====== Supplied material

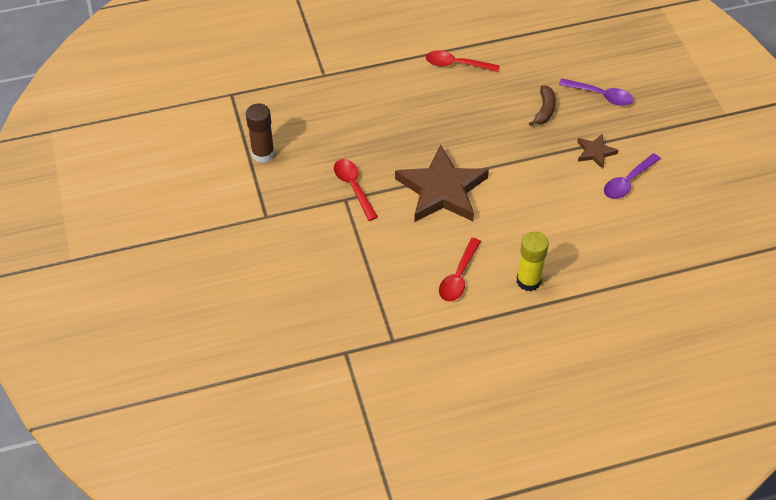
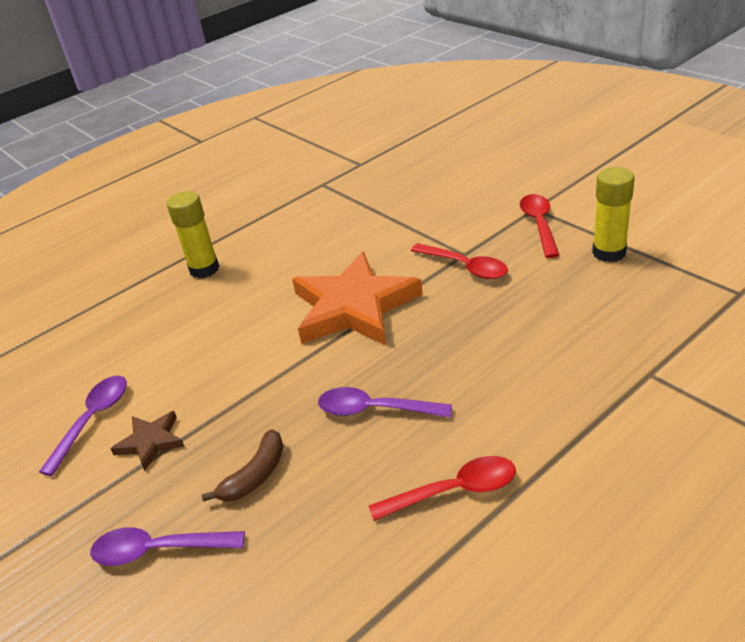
camera: 160 degrees right, 15 degrees down
(263, 154) = (609, 252): brown glue stick -> yellow glue stick
(442, 190) = (354, 307): brown star -> orange star
(458, 277) = (285, 244): red spoon -> red spoon (539, 224)
(469, 117) = (374, 410): none -> purple spoon
(544, 110) = (255, 475): brown banana -> brown banana turned 135 degrees counterclockwise

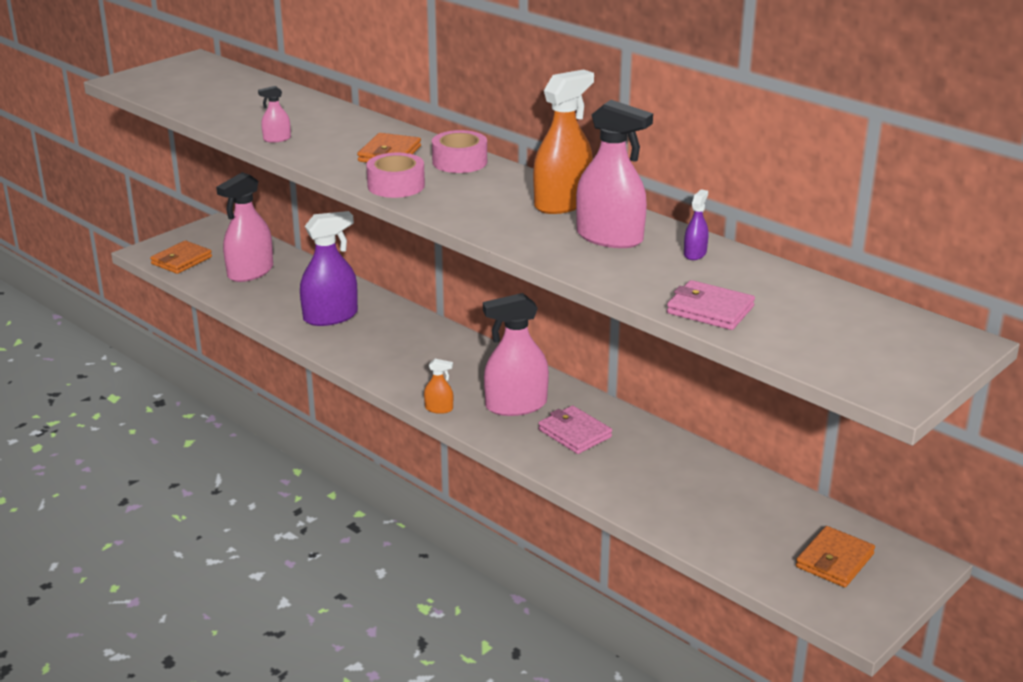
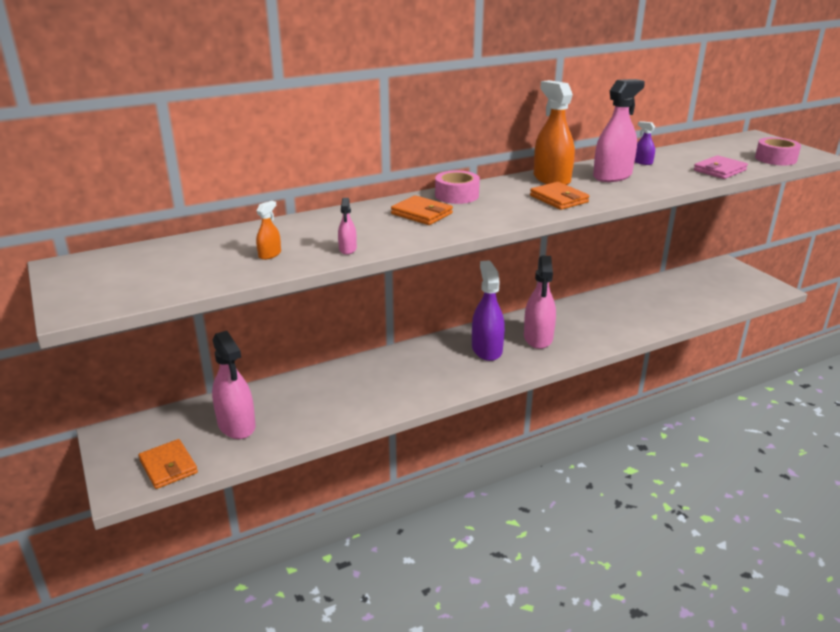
camera: 70 degrees left, 0 degrees up
(330, 316) = (358, 393): purple spray bottle -> purple spray bottle (486, 349)
(396, 186) = (490, 219): pink tape -> pink tape (775, 159)
(439, 409) = (530, 367): orange spray bottle -> orange spray bottle (269, 254)
(575, 433) = (580, 325): pink wallet -> none
(834, 560) = (724, 282): orange wallet -> orange wallet (559, 199)

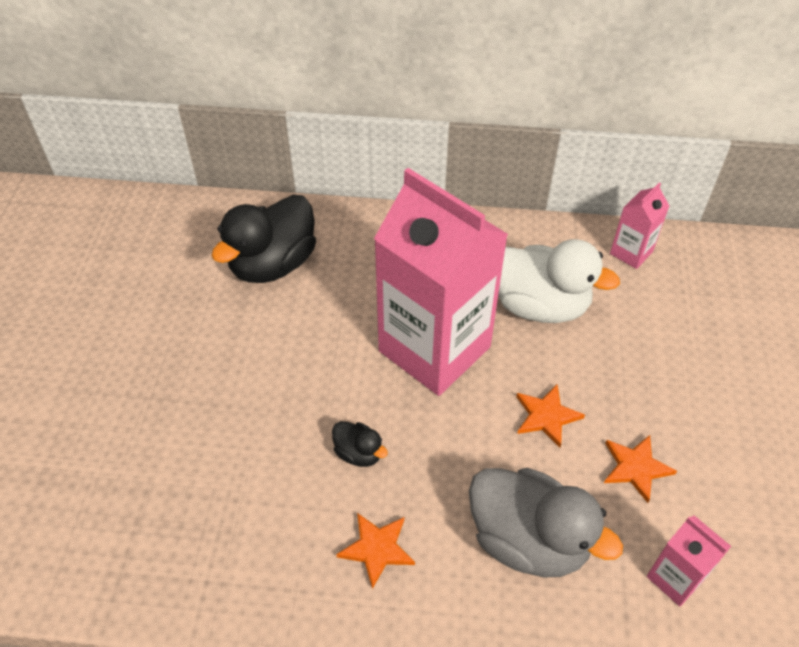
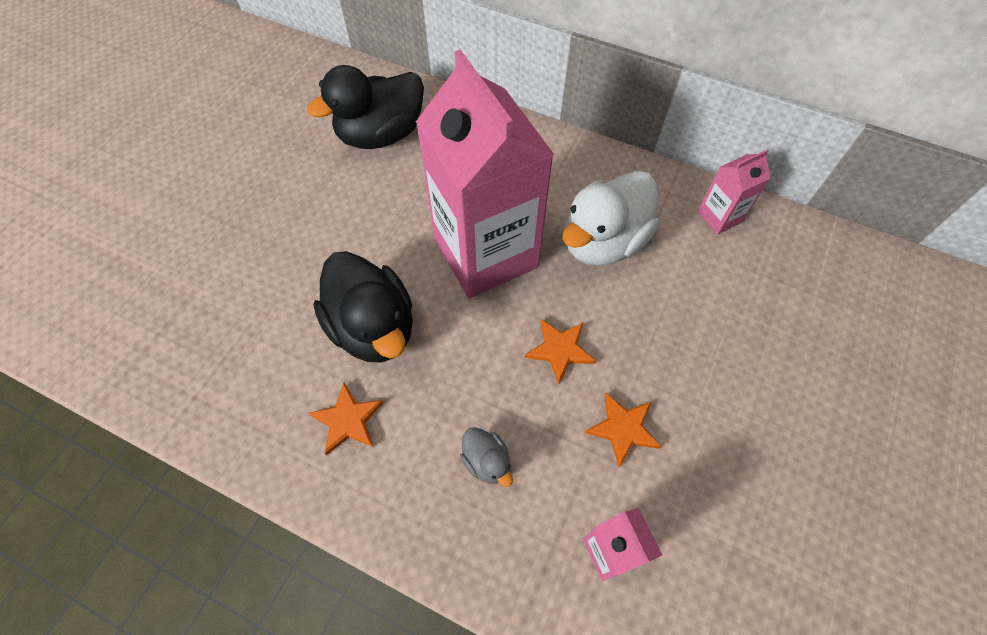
camera: 20 degrees right, 10 degrees up
(359, 453) = (373, 328): black duck -> black duck, size x2.19
(528, 540) = (486, 462): grey duck -> grey duck, size x0.46
(539, 305) = (603, 241): white duck -> white duck turned 90 degrees clockwise

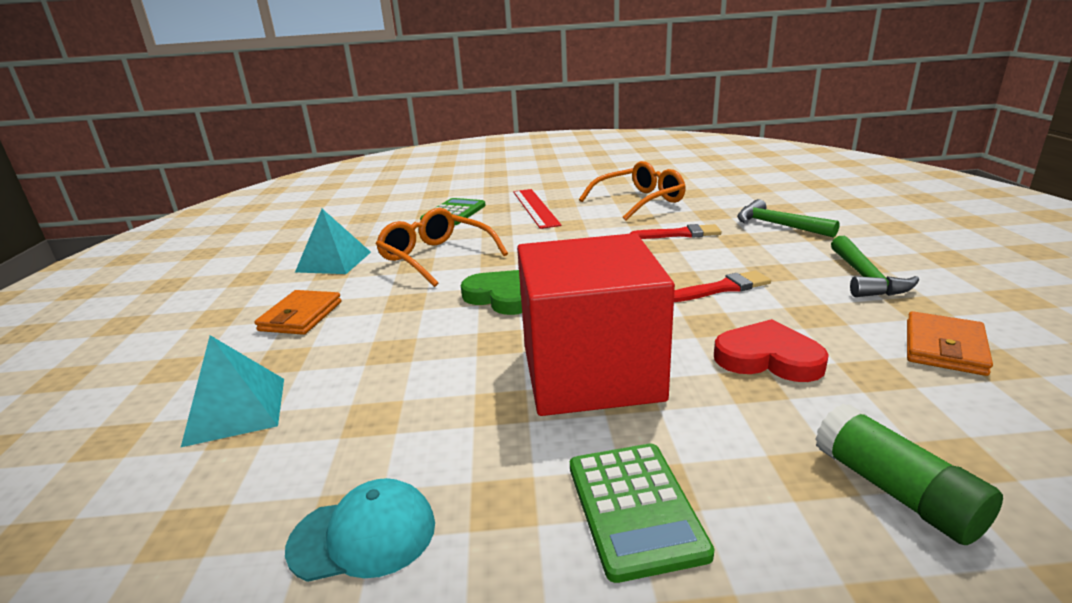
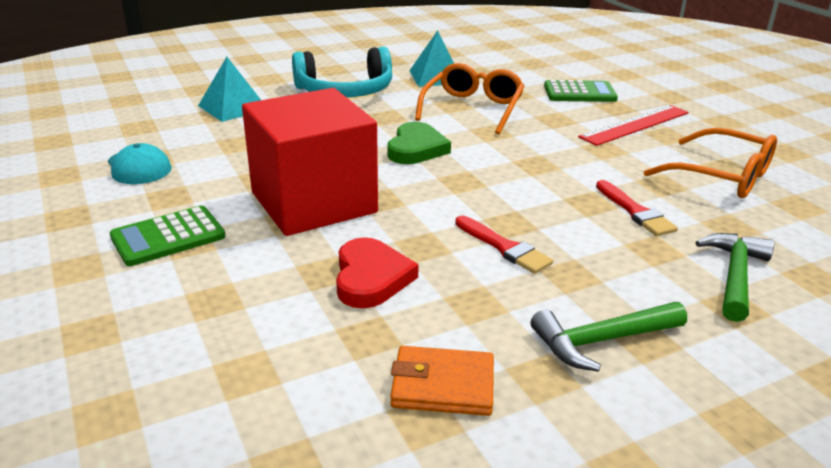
camera: 65 degrees right, 5 degrees up
(301, 316) = (345, 91): orange wallet -> turquoise headphones
(895, 491) = (200, 336): green glue stick -> none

============

* **Exercise directions**: Search the records line by line for the word "brown" and copy every line where it appears.

* **Worked solution**:
(263, 154) = (609, 252): brown glue stick -> yellow glue stick
(442, 190) = (354, 307): brown star -> orange star
(544, 110) = (255, 475): brown banana -> brown banana turned 135 degrees counterclockwise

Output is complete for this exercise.